### Task brief
Could you show each line of the records that contains the word "size"?

(Stored data)
BEGIN

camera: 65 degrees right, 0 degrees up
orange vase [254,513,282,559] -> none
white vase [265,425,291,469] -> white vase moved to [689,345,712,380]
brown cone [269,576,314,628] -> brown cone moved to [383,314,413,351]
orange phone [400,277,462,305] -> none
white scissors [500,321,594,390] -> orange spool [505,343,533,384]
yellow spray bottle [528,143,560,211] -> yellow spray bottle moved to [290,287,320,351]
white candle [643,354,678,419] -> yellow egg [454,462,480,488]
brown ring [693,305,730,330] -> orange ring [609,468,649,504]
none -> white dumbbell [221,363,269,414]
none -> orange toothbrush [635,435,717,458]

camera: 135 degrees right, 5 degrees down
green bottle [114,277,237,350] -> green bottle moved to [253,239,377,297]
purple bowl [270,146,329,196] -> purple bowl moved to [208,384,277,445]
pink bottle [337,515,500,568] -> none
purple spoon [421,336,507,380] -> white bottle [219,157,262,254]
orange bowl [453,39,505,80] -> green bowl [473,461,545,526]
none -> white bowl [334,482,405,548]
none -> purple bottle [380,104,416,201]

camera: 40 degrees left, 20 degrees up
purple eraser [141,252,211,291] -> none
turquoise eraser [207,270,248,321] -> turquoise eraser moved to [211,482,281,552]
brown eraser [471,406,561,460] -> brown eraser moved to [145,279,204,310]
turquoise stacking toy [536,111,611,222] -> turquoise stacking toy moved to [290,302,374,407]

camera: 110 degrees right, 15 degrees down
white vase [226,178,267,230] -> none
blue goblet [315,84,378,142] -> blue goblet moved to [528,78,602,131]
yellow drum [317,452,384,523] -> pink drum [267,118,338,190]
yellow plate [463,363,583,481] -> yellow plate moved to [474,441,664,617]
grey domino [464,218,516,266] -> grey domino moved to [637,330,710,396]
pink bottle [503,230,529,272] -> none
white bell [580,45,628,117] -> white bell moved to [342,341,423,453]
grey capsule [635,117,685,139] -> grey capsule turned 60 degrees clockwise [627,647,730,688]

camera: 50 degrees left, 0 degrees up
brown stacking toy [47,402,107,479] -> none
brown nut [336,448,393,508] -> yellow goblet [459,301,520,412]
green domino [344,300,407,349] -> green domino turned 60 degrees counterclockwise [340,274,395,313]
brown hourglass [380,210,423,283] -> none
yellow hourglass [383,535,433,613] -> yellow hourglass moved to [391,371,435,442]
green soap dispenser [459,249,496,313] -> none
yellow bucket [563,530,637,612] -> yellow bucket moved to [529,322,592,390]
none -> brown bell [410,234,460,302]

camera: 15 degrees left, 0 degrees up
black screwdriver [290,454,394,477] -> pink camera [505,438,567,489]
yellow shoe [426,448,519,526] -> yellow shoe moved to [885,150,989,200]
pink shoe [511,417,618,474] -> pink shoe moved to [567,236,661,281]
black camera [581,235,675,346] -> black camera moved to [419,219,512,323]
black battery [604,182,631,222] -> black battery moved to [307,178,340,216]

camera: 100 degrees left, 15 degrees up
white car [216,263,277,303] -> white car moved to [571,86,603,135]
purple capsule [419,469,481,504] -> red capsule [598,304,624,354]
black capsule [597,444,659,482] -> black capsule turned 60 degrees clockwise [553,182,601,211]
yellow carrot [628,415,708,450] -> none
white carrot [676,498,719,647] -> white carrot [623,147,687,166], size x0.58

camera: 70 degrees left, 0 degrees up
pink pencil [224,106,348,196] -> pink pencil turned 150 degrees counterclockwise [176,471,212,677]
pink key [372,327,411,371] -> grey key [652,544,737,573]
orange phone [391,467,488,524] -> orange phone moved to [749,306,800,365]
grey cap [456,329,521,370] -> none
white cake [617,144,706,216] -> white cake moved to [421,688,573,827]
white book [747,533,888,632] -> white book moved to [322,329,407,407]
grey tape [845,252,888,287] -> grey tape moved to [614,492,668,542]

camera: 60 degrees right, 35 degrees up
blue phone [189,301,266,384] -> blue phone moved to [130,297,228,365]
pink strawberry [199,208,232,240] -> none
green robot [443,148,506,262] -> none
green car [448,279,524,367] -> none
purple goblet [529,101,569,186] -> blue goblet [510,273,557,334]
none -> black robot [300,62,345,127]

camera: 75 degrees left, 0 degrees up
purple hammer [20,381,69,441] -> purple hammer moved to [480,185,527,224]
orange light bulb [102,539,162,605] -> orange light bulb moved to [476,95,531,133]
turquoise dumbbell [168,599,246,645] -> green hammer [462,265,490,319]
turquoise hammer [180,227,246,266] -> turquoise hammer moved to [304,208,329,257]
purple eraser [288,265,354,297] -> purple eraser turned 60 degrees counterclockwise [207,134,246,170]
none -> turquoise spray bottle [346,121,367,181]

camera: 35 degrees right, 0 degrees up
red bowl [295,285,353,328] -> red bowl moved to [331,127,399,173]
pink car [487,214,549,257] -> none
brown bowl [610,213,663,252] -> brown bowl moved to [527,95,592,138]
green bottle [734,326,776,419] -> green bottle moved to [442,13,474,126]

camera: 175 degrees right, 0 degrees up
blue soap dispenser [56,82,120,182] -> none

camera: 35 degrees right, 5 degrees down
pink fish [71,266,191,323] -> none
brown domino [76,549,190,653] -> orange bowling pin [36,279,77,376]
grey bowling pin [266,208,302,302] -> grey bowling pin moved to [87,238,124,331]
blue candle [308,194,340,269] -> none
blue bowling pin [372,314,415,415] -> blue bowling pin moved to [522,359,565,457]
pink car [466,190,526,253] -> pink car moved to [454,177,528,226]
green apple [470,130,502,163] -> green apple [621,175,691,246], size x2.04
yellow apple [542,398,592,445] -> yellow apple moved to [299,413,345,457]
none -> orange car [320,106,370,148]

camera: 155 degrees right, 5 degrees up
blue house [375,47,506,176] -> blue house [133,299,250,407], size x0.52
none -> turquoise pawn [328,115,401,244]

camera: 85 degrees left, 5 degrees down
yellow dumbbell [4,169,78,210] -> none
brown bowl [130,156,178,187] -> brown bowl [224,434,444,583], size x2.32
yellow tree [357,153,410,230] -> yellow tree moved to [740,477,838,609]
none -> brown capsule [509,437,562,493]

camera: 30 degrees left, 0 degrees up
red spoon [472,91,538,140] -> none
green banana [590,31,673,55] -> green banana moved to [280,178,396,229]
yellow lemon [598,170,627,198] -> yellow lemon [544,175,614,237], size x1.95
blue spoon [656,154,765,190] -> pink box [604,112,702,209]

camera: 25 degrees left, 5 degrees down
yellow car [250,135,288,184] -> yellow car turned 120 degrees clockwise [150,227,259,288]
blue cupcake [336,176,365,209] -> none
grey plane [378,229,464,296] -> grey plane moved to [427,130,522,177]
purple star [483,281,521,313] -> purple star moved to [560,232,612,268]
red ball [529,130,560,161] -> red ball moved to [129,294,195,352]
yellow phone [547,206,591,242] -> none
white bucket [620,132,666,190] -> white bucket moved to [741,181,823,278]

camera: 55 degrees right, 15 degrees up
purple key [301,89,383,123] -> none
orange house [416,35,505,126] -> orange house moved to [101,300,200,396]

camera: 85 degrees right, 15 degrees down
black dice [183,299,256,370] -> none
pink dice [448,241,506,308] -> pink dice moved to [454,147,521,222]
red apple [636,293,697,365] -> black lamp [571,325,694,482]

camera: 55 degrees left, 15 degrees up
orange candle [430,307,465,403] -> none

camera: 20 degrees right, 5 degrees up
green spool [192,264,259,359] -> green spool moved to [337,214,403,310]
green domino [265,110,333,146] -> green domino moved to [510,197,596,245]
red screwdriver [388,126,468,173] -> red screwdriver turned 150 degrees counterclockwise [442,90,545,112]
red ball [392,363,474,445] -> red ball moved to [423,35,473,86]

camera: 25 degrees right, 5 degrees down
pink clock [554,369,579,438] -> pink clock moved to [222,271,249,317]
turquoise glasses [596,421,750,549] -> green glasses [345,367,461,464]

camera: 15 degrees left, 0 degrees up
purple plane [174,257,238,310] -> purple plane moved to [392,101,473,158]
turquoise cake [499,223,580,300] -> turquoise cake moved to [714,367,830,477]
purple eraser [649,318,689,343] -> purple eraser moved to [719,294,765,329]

END

### Exercise result
white carrot [676,498,719,647] -> white carrot [623,147,687,166], size x0.58
green apple [470,130,502,163] -> green apple [621,175,691,246], size x2.04
blue house [375,47,506,176] -> blue house [133,299,250,407], size x0.52
brown bowl [130,156,178,187] -> brown bowl [224,434,444,583], size x2.32
yellow lemon [598,170,627,198] -> yellow lemon [544,175,614,237], size x1.95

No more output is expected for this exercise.